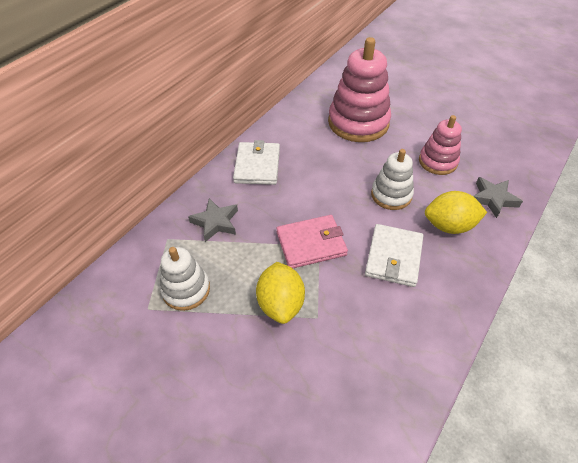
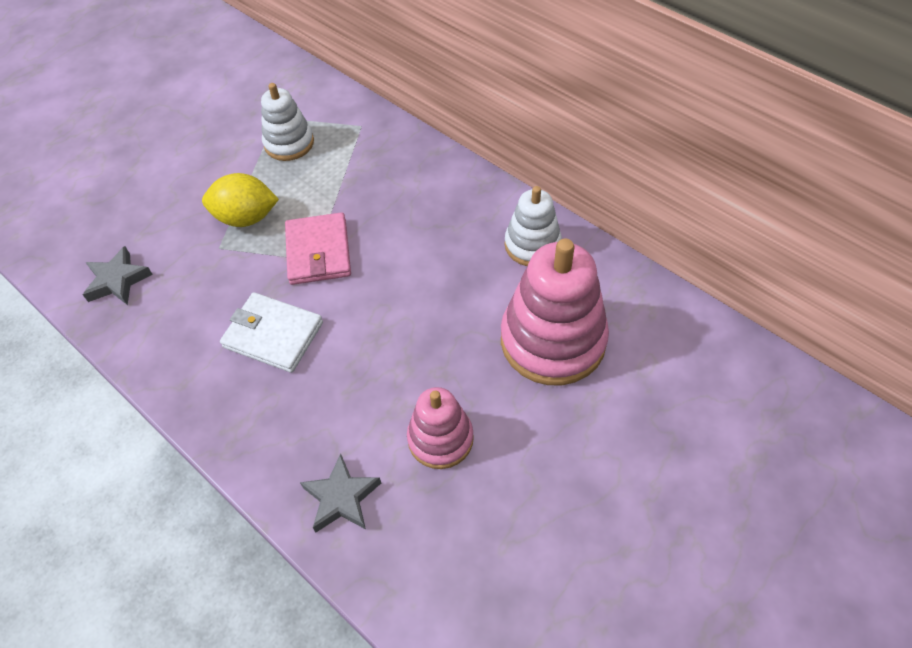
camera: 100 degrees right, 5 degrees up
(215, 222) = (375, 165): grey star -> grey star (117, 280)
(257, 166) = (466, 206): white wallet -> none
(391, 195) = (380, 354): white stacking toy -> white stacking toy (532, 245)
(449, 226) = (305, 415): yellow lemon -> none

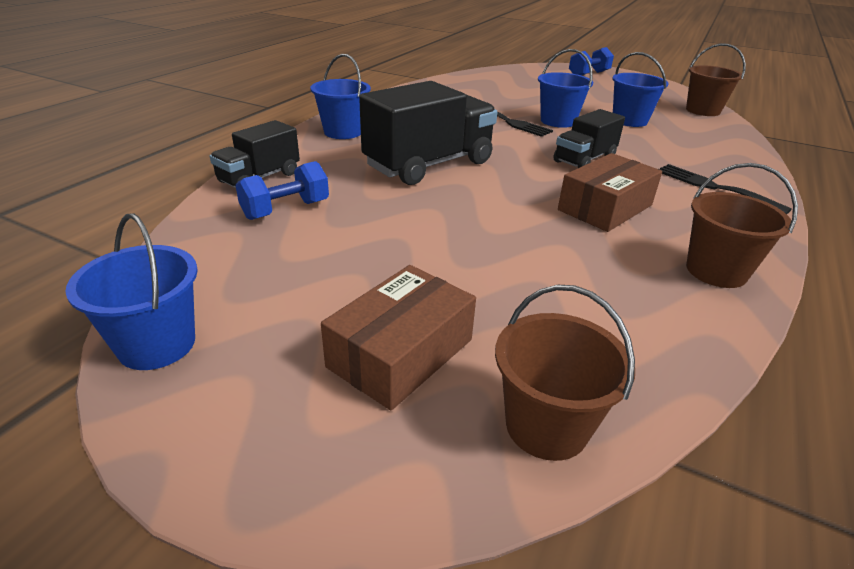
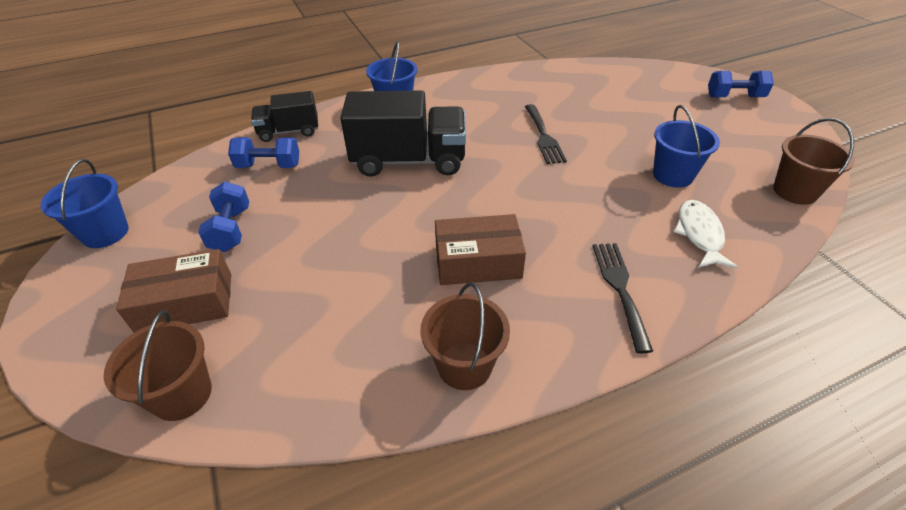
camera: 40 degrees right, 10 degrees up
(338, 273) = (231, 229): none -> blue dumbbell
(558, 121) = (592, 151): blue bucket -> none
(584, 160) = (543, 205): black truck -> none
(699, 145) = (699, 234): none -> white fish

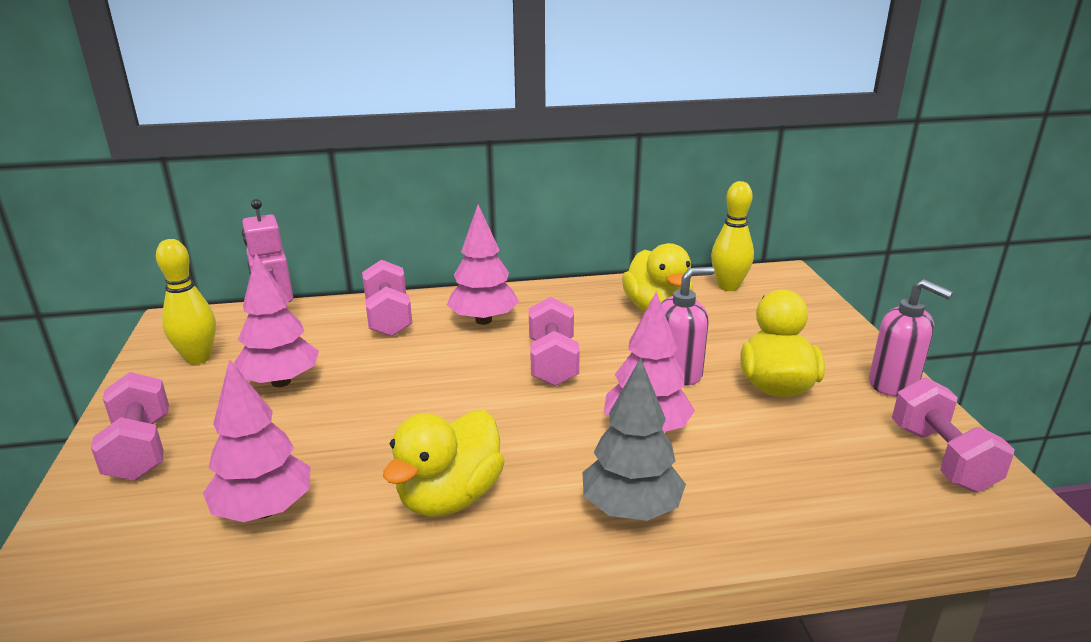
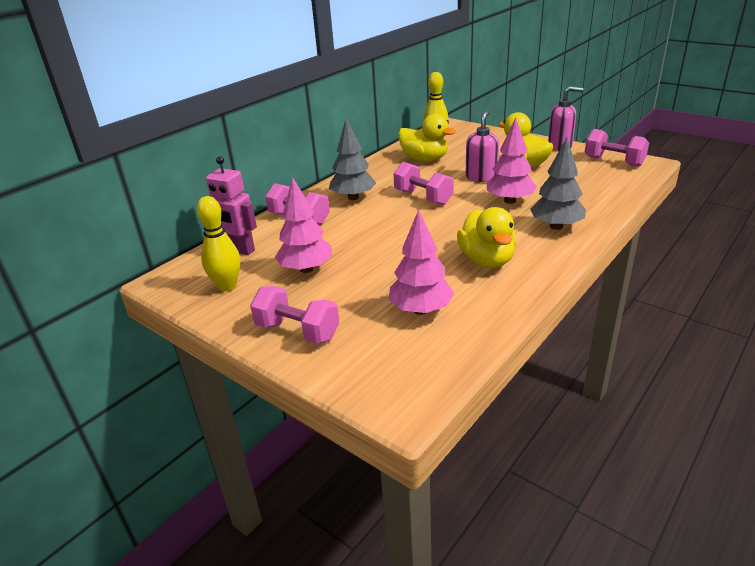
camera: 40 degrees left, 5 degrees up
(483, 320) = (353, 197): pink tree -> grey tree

_ _ _

### Your instructions:
Print, exactly as written, the lines above from the first one to the one containing "(584, 160) = (543, 205): black truck -> none". Leave out pictures.

### Response for this exercise:
camera: 100 degrees right, 5 degrees up
(215, 222) = (375, 165): grey star -> grey star (117, 280)
(257, 166) = (466, 206): white wallet -> none
(391, 195) = (380, 354): white stacking toy -> white stacking toy (532, 245)
(449, 226) = (305, 415): yellow lemon -> none

camera: 40 degrees right, 10 degrees up
(338, 273) = (231, 229): none -> blue dumbbell
(558, 121) = (592, 151): blue bucket -> none
(584, 160) = (543, 205): black truck -> none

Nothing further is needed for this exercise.